- _Task statement_:
Restate the data below word for word, and let no image into your version.

- _Data excerpt_:
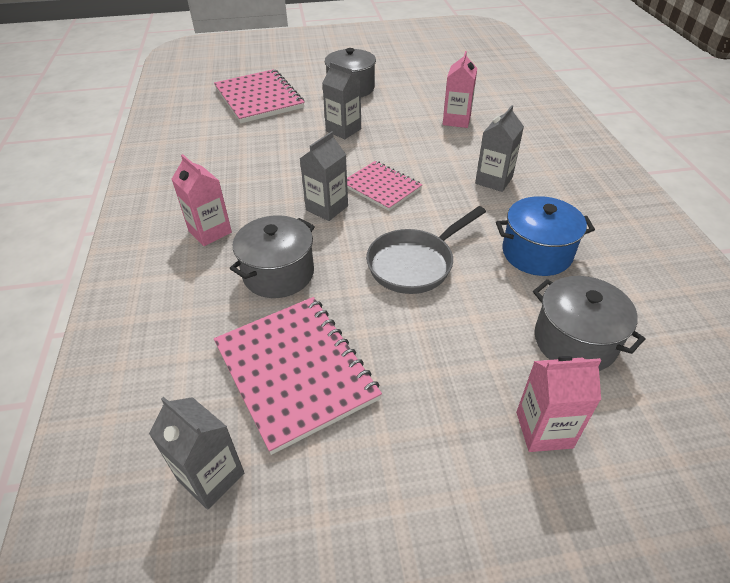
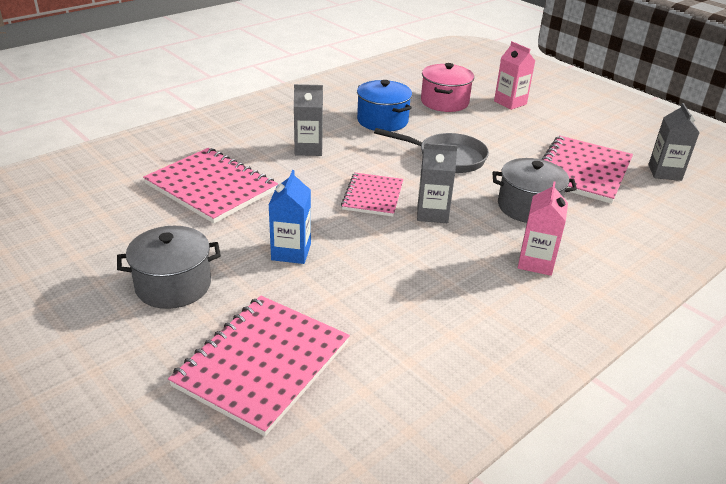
camera: 125 degrees left, 10 degrees down
(343, 130) = (291, 252): grey carton -> blue carton
(456, 120) = (211, 187): pink carton -> pink notebook
(575, 341) = (444, 102): grey pot -> pink pot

- _Output below_:
camera: 125 degrees left, 10 degrees down
(343, 130) = (291, 252): grey carton -> blue carton
(456, 120) = (211, 187): pink carton -> pink notebook
(575, 341) = (444, 102): grey pot -> pink pot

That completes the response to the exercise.